* [Task prompt]: Gather every line in the entries below that contains the string "major", matching its case exactly.

* [Data in this exercise]:
____
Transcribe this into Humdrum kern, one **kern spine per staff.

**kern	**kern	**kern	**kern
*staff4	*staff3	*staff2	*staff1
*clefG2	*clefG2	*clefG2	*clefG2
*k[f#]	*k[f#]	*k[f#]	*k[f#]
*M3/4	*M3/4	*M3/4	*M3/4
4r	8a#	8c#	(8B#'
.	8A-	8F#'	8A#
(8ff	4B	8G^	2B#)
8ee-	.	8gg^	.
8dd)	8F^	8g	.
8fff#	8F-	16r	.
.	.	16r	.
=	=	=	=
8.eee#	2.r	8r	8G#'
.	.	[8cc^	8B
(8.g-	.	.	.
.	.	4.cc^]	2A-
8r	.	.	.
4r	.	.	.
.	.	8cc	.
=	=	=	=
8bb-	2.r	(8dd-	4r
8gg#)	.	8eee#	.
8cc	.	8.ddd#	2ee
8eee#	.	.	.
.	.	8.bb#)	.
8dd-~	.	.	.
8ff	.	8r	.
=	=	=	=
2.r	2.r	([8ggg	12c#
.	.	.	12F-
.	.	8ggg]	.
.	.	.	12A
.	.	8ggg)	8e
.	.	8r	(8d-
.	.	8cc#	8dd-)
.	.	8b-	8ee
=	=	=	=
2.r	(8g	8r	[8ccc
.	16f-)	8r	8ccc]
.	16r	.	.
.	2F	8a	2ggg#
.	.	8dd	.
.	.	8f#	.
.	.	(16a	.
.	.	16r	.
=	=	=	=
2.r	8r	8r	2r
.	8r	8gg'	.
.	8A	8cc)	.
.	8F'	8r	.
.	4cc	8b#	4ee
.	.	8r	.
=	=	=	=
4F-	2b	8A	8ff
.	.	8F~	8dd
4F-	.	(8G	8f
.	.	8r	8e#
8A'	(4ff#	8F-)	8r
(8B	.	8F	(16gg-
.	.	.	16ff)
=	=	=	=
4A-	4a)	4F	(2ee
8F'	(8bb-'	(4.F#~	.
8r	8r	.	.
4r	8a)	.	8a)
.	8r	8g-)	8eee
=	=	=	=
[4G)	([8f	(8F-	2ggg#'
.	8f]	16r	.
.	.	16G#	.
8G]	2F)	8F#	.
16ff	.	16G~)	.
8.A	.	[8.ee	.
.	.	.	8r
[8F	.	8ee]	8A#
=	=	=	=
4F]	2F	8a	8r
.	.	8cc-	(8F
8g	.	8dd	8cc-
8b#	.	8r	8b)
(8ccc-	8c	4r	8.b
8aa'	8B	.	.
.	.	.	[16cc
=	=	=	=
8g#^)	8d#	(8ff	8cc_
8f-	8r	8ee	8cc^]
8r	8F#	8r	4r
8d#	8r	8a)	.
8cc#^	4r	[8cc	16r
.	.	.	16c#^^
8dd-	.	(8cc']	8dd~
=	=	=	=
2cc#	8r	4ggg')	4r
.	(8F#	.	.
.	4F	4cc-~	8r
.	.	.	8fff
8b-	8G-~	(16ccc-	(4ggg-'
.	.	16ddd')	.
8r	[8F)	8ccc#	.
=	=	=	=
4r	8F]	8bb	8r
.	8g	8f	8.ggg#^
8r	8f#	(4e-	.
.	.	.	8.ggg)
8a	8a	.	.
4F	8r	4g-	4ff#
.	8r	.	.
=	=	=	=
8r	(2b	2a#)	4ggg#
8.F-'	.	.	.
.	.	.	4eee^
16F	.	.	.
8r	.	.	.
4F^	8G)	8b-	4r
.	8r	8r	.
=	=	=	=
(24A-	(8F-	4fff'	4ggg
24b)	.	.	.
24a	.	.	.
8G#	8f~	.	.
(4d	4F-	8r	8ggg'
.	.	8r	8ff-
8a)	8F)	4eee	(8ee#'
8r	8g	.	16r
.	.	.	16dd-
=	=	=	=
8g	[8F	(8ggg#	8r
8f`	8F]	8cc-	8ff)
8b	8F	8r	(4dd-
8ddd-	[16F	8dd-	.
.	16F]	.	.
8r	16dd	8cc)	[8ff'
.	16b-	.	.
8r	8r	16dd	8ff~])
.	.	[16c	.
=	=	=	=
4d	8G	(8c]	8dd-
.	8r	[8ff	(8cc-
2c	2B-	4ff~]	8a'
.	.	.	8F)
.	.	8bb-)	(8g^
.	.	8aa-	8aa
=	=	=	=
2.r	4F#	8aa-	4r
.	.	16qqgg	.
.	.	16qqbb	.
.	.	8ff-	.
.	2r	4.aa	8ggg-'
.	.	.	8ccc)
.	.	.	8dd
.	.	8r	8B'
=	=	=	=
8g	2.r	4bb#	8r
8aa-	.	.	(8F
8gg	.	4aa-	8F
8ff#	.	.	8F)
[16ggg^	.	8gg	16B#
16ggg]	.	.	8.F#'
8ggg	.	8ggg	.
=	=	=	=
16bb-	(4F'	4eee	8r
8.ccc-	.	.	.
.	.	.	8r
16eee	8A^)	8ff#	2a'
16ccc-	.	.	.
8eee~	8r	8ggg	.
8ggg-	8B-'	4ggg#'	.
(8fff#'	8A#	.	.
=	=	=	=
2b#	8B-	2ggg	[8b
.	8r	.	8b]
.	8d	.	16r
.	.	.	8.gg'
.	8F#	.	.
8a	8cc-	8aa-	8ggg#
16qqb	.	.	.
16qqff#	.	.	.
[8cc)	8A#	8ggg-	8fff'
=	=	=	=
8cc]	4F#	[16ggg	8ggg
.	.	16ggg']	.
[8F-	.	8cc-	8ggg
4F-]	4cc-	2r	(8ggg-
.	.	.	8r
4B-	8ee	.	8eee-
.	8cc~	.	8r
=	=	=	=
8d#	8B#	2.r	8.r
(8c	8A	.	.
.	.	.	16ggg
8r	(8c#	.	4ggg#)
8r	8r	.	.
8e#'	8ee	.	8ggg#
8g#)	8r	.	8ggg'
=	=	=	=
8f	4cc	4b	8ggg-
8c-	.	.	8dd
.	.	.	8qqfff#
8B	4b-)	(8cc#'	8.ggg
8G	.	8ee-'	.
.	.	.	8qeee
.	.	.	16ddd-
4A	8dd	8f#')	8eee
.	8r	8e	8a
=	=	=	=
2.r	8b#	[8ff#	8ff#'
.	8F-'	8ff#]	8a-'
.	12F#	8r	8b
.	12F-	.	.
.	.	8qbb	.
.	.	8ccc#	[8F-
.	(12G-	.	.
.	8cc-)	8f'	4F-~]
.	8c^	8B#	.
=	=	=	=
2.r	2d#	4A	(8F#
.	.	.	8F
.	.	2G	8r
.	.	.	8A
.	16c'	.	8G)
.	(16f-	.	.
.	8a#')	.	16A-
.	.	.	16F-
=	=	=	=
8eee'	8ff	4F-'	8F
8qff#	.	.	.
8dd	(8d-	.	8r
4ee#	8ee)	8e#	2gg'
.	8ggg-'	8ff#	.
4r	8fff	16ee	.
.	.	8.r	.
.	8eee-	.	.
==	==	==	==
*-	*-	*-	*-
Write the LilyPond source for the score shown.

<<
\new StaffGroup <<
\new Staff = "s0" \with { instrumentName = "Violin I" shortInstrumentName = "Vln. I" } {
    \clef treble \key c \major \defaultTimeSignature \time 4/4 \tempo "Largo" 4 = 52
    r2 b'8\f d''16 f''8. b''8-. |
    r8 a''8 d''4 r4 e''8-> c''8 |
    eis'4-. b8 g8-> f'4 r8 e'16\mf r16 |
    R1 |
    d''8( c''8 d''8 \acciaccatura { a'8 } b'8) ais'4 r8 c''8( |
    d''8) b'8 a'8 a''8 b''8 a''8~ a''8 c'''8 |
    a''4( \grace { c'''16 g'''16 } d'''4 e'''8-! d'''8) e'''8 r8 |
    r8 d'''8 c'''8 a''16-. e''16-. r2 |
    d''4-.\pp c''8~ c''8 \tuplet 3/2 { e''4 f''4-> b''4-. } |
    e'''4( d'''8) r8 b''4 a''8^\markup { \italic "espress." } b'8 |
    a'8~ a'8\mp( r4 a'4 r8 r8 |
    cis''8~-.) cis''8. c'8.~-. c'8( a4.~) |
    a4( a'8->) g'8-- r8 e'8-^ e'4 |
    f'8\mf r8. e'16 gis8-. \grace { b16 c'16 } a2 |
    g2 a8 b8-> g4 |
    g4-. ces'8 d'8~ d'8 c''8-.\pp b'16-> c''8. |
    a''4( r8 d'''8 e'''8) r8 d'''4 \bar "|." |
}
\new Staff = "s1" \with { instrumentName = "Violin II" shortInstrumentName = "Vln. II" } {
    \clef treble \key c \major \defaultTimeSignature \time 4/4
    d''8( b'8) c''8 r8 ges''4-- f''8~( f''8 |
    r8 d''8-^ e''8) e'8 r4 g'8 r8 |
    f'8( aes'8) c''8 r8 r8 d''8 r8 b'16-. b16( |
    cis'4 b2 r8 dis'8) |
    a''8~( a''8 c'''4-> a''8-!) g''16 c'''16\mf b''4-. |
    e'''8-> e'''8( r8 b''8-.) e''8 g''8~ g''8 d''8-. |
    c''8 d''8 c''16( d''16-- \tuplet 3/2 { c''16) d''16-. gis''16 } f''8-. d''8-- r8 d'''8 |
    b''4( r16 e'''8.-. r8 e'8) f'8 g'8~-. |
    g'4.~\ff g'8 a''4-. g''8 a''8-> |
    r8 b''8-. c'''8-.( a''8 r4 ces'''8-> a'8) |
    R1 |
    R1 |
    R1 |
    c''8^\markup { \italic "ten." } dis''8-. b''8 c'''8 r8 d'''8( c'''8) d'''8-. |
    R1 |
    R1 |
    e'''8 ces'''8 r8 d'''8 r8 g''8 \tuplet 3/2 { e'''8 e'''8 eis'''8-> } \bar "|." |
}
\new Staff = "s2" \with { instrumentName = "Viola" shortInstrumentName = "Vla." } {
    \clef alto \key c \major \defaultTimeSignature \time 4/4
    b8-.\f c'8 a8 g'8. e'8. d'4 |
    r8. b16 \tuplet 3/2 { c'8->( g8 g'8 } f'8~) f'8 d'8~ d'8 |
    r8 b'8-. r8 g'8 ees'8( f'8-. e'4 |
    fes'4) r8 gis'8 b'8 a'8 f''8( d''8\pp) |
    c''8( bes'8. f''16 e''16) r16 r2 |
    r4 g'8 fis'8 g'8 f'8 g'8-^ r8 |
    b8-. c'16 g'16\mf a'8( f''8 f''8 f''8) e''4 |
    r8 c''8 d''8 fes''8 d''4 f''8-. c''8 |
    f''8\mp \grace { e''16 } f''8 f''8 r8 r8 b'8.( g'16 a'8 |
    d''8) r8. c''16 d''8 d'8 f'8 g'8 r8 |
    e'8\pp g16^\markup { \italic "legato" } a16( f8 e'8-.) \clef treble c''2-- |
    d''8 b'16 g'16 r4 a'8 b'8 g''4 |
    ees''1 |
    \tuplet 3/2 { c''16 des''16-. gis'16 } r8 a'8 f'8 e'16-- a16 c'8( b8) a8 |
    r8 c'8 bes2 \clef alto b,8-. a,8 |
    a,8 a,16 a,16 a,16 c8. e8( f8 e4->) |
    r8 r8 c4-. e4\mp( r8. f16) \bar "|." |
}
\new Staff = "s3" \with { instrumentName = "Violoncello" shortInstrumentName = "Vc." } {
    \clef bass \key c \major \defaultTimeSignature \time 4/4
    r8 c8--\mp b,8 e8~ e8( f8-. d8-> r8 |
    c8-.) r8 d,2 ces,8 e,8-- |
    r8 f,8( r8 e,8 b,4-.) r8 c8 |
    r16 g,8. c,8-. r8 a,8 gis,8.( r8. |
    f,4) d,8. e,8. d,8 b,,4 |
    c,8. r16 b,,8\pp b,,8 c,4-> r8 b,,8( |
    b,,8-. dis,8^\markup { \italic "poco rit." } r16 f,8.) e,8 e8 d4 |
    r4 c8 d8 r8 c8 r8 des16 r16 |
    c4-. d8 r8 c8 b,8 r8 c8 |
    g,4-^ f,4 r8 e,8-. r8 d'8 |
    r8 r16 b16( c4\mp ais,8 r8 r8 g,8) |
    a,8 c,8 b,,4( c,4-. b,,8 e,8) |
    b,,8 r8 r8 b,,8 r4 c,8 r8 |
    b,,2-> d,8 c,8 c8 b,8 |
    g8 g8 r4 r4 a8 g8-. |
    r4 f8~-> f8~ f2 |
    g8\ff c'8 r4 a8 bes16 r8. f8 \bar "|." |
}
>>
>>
____
* [Final result]:
    \clef treble \key c \major \defaultTimeSignature \time 4/4 \tempo "Largo" 4 = 52
    \clef treble \key c \major \defaultTimeSignature \time 4/4
    \clef alto \key c \major \defaultTimeSignature \time 4/4
    \clef bass \key c \major \defaultTimeSignature \time 4/4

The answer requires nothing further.